▶ [Work item]: Your answer should consist only of the lines below from the one with "U5: NOT (in" through the one with "T4: NPN (B VI, C", copied exactly.

▶ [Supplied material]:
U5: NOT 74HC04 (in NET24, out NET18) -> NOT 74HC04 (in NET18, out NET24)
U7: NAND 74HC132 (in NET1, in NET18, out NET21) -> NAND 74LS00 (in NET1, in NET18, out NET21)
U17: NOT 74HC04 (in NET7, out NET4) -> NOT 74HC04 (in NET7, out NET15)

* * *

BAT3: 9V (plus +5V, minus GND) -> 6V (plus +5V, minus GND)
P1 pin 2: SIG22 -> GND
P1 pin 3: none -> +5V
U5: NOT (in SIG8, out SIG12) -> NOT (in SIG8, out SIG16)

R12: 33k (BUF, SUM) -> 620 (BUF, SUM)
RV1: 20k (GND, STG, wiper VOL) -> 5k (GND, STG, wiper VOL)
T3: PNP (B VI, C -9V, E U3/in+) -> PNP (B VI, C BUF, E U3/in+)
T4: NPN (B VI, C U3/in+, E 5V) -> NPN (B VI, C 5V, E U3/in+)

* * *

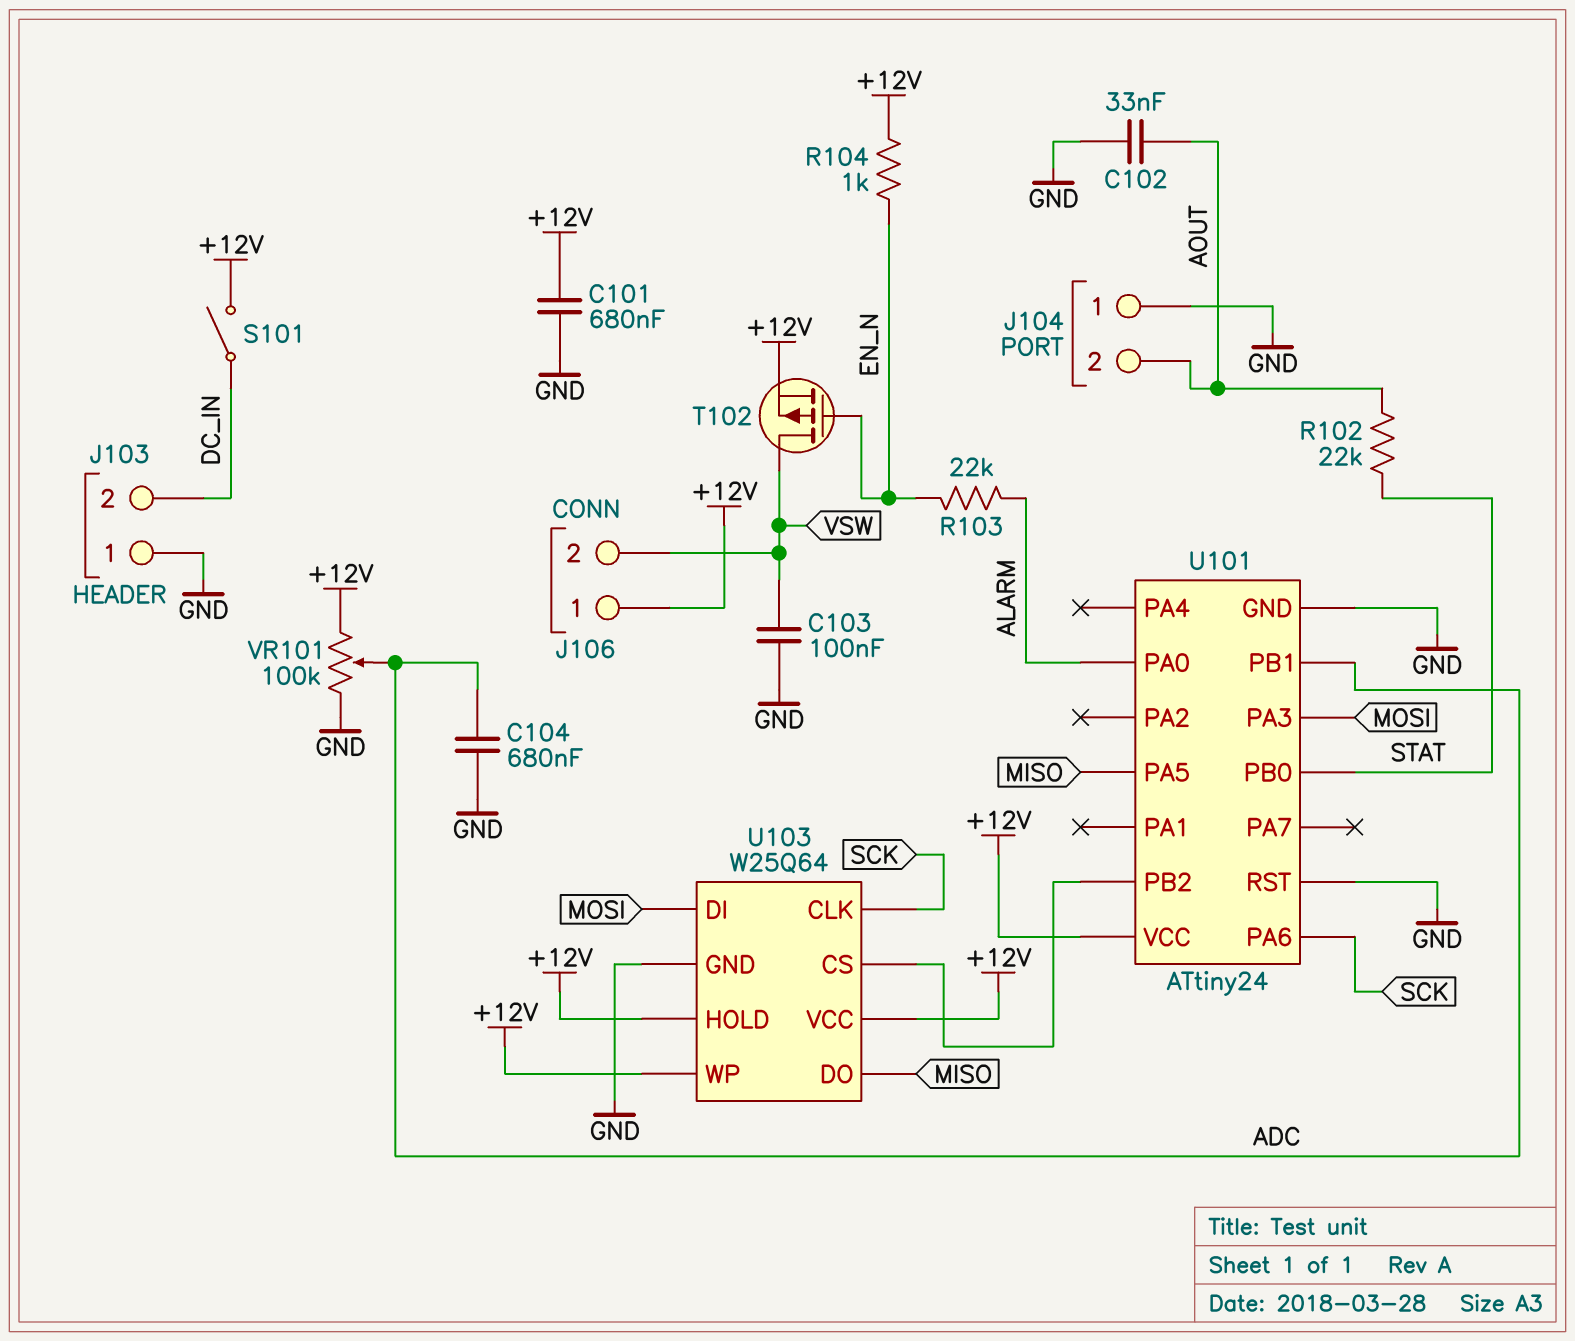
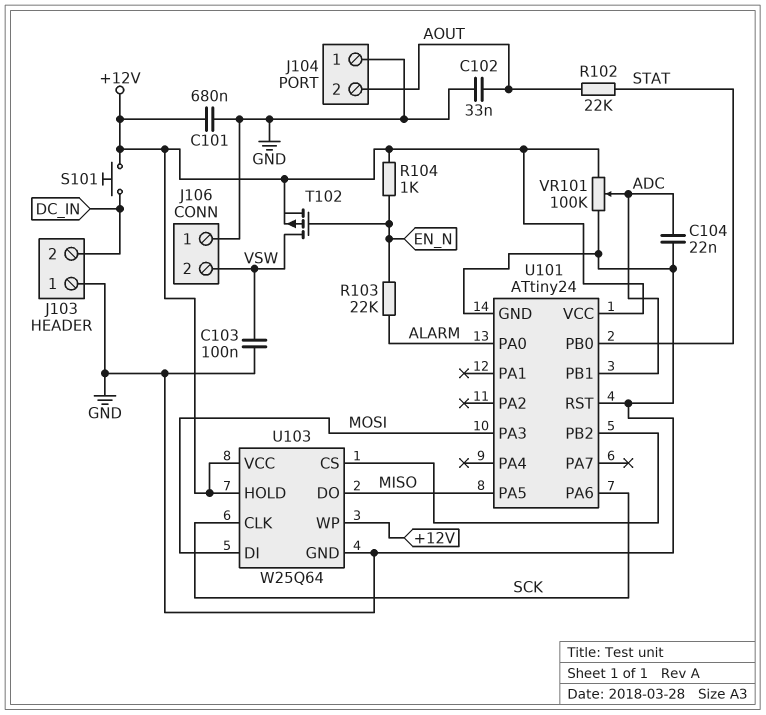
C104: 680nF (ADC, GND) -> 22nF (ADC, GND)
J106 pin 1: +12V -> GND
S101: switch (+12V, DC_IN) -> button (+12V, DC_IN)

▶ [Response area]:
U5: NOT (in SIG8, out SIG12) -> NOT (in SIG8, out SIG16)

R12: 33k (BUF, SUM) -> 620 (BUF, SUM)
RV1: 20k (GND, STG, wiper VOL) -> 5k (GND, STG, wiper VOL)
T3: PNP (B VI, C -9V, E U3/in+) -> PNP (B VI, C BUF, E U3/in+)
T4: NPN (B VI, C U3/in+, E 5V) -> NPN (B VI, C 5V, E U3/in+)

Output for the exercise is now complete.